- [TASK REQUIREMENTS]
Copy every entry in the listing below exactly, but not the pictures.

══ SUPPLIED INFORMATION

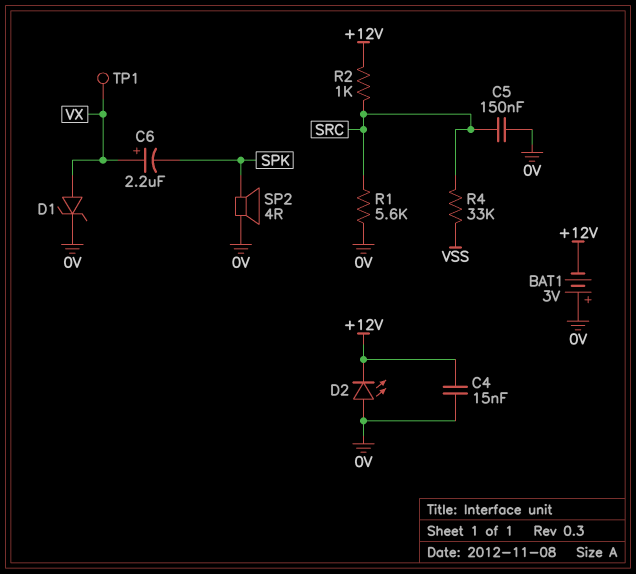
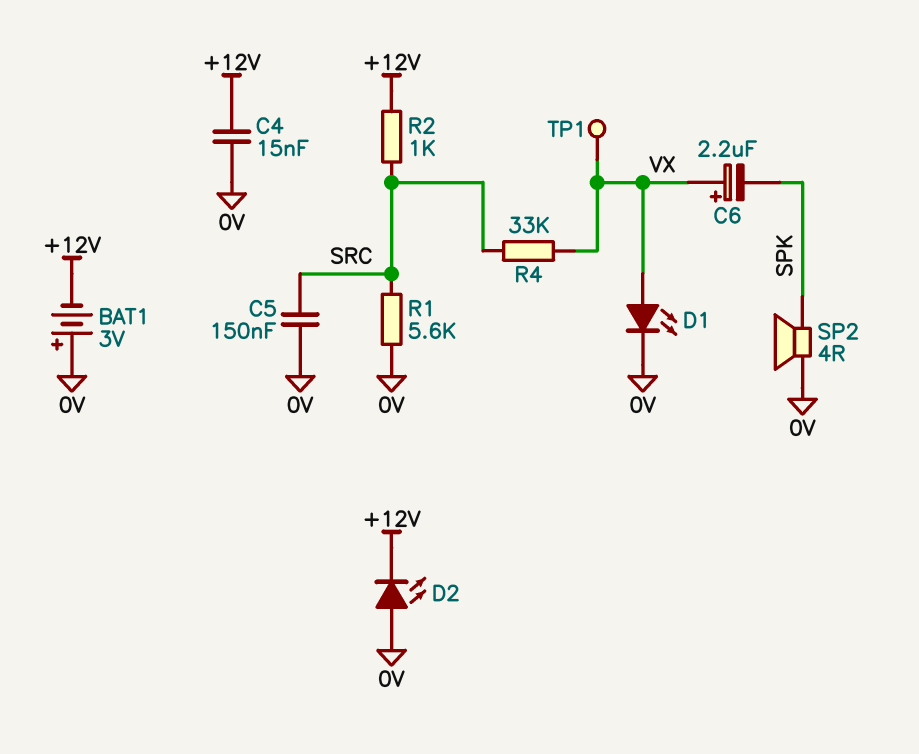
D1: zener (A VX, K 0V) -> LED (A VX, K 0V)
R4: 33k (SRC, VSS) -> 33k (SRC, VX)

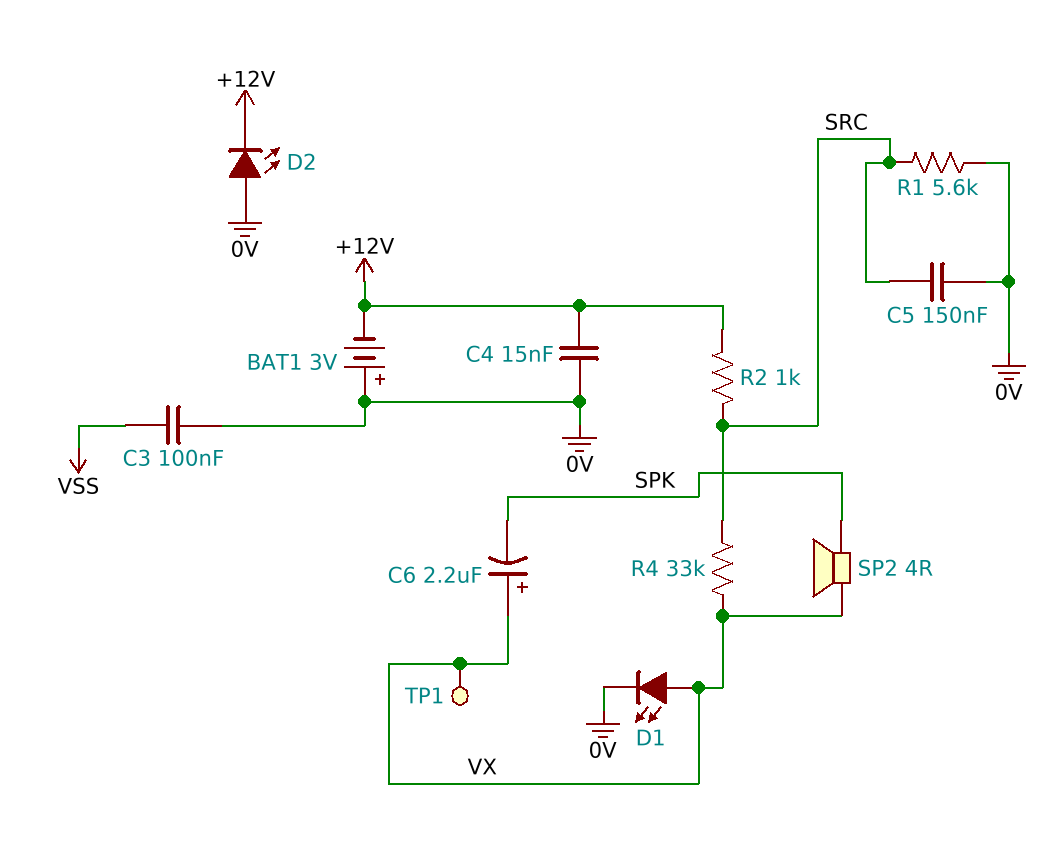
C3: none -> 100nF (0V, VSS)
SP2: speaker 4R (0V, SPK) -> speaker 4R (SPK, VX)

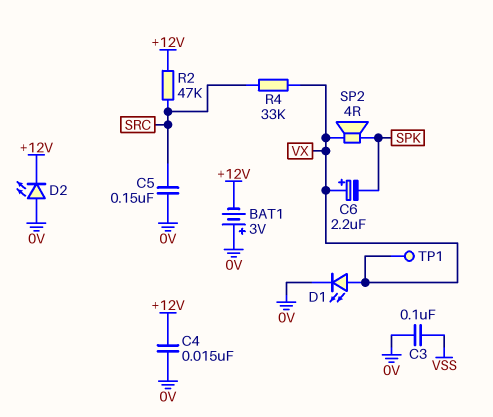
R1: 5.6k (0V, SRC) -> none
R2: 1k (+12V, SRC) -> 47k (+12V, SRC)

════

- [SOLUTION TO THIS EXERCISE]
D1: zener (A VX, K 0V) -> LED (A VX, K 0V)
R4: 33k (SRC, VSS) -> 33k (SRC, VX)

C3: none -> 100nF (0V, VSS)
SP2: speaker 4R (0V, SPK) -> speaker 4R (SPK, VX)

R1: 5.6k (0V, SRC) -> none
R2: 1k (+12V, SRC) -> 47k (+12V, SRC)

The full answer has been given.